* _PROBLEM_: A verbatim transcript of the data that follows, free of images, is the expected result.

* _Dataset entries_:
* * * * * * * * *
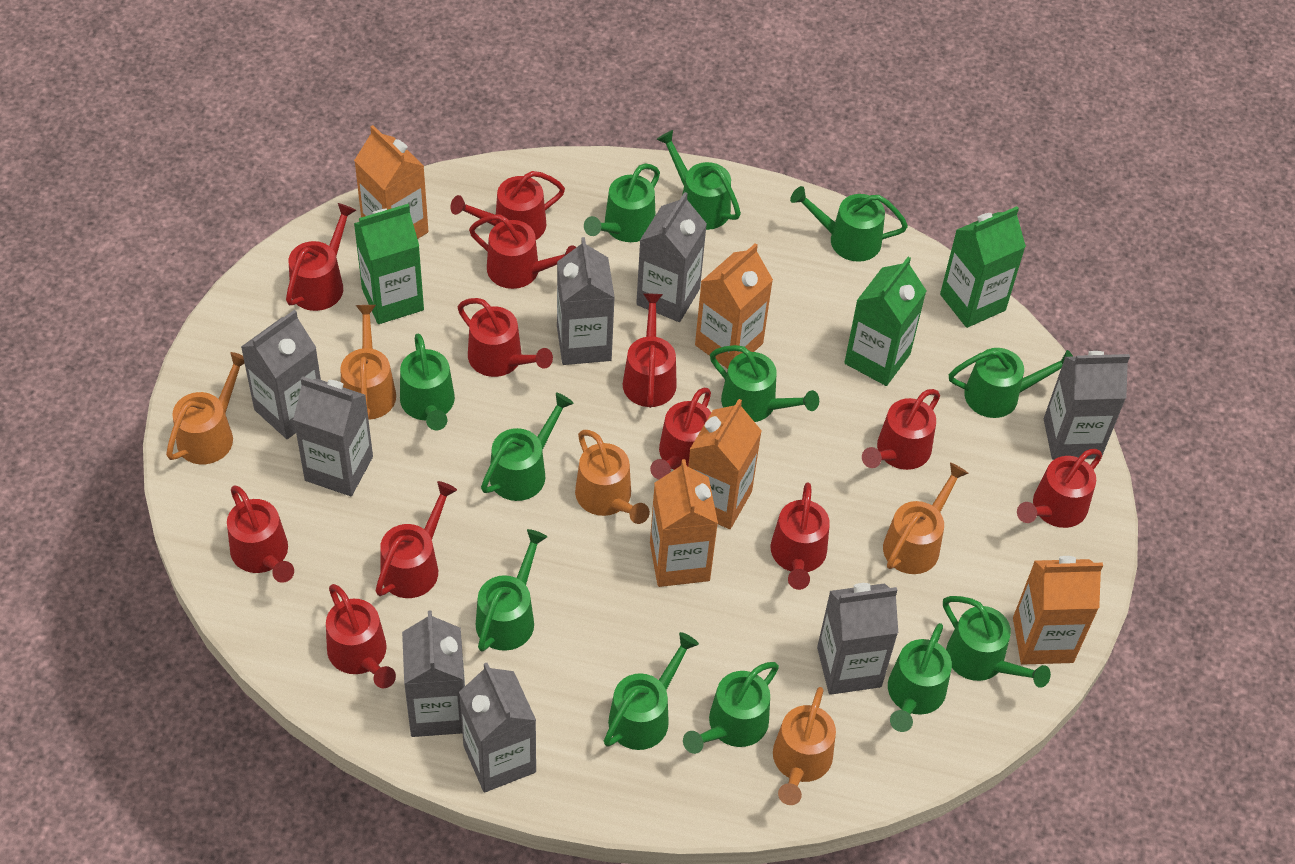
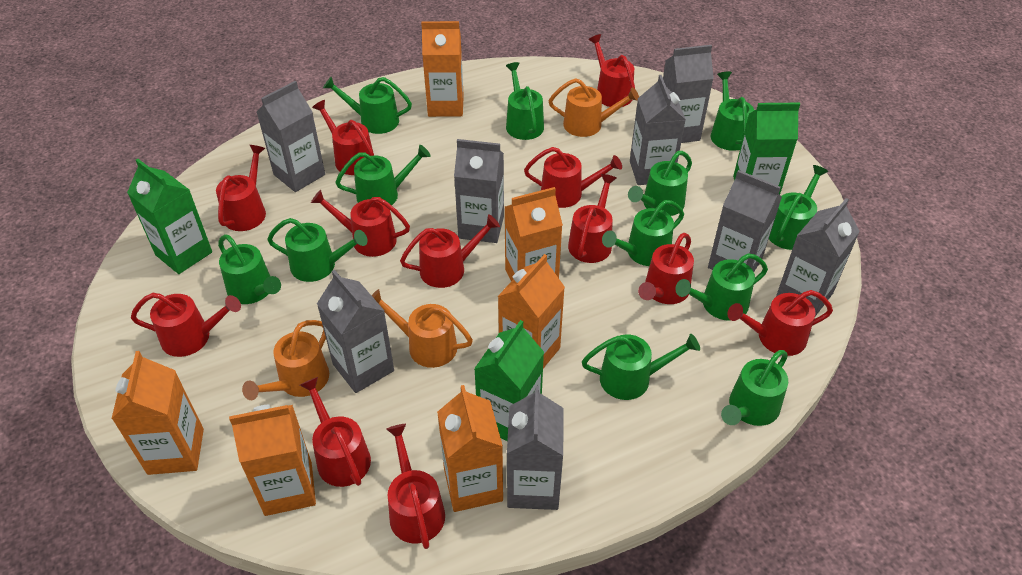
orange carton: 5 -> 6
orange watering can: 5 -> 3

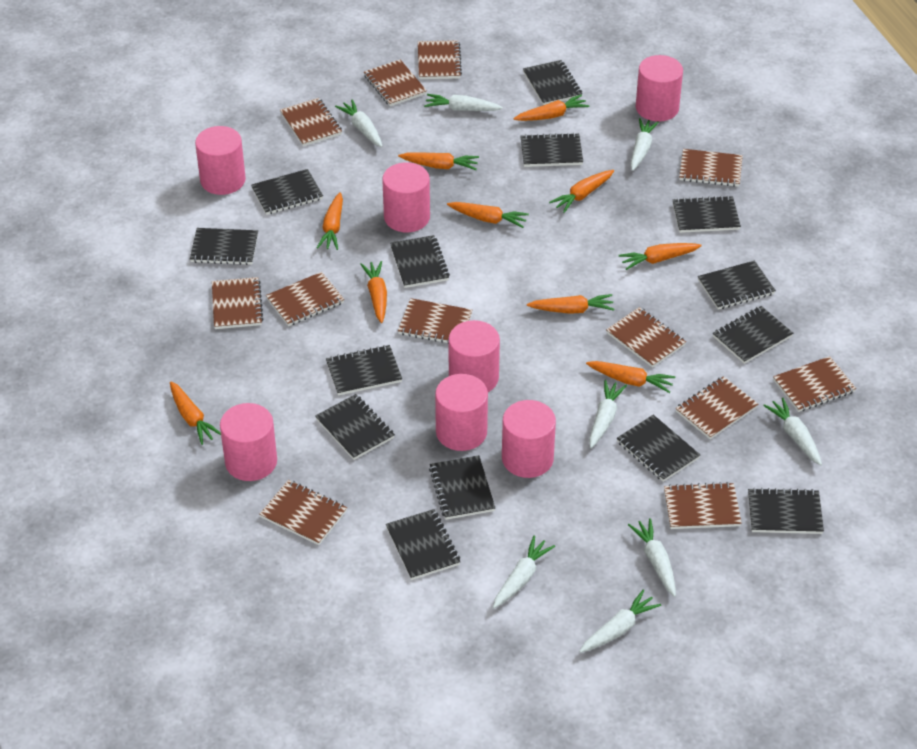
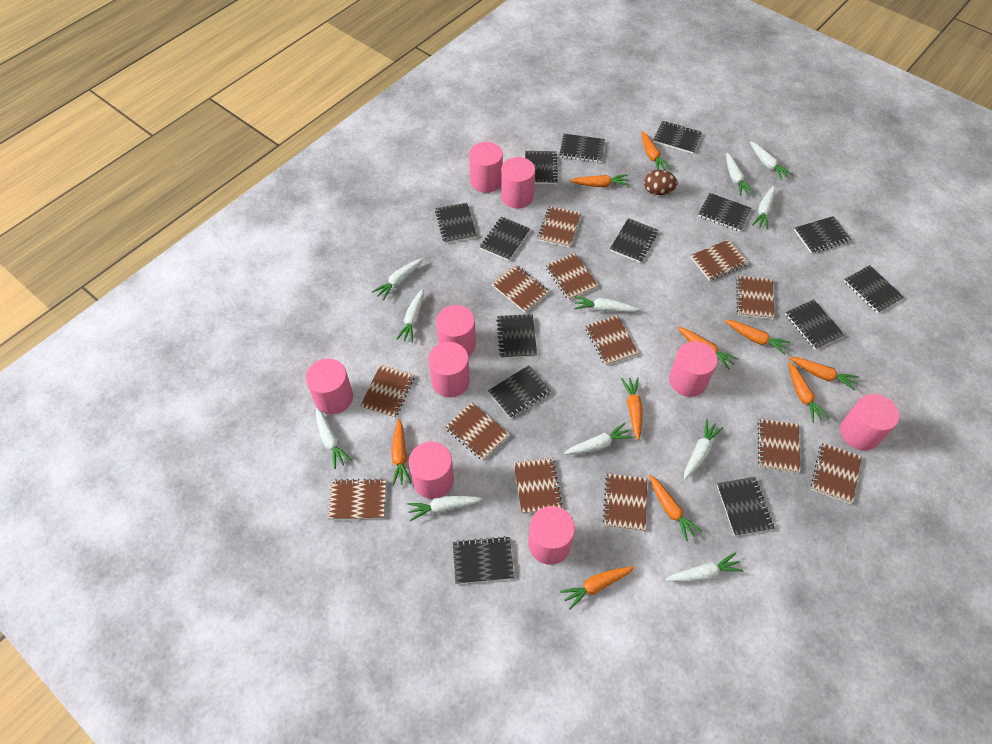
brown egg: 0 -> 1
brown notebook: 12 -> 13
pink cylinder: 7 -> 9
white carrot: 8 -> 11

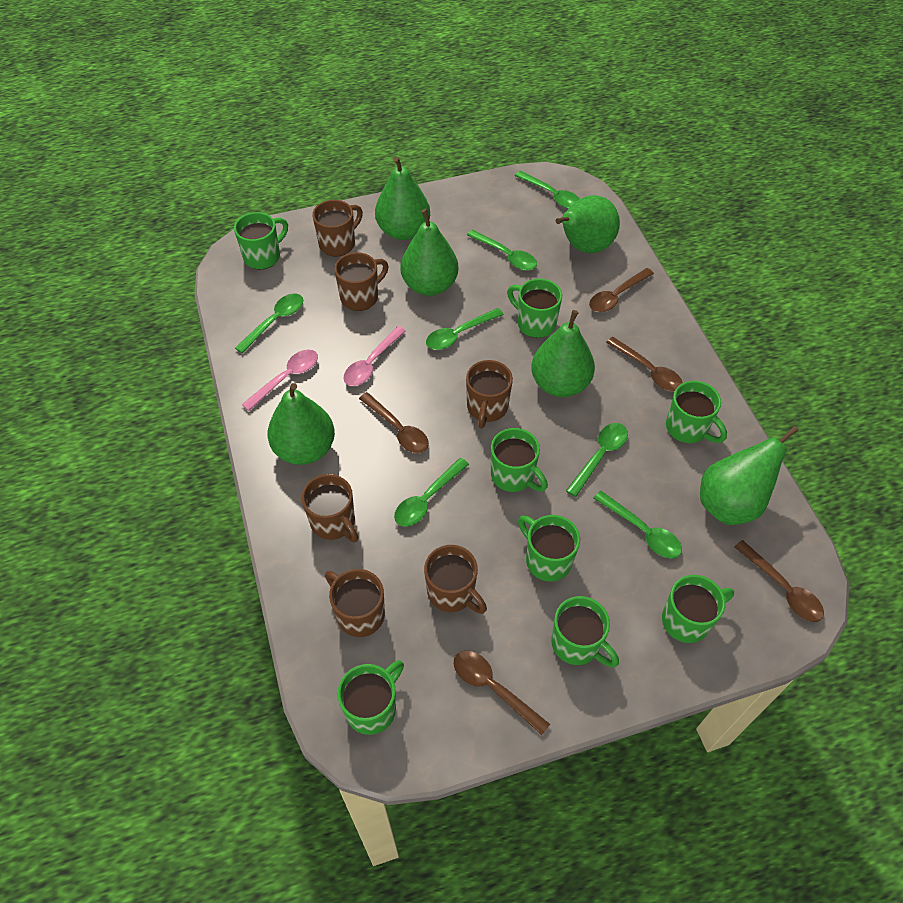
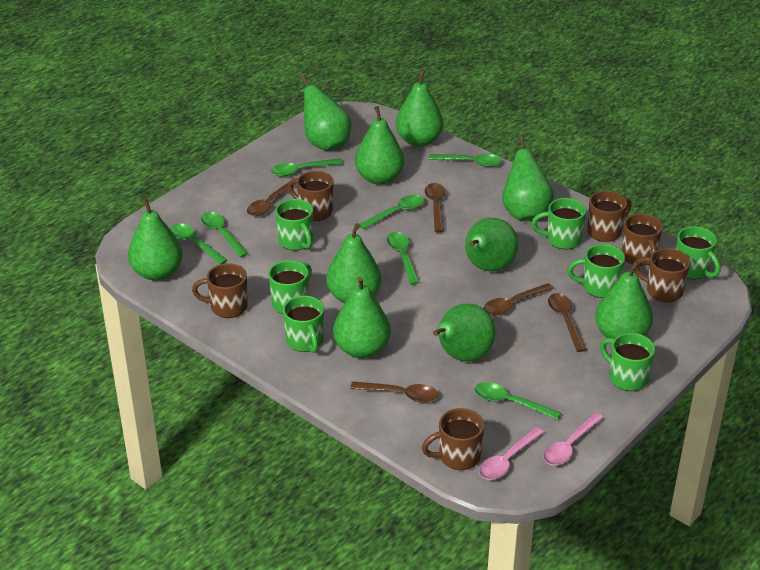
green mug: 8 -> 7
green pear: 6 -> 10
* * * * * * * * *
* _WRITTEN REPLY_:
orange carton: 5 -> 6
orange watering can: 5 -> 3

brown egg: 0 -> 1
brown notebook: 12 -> 13
pink cylinder: 7 -> 9
white carrot: 8 -> 11

green mug: 8 -> 7
green pear: 6 -> 10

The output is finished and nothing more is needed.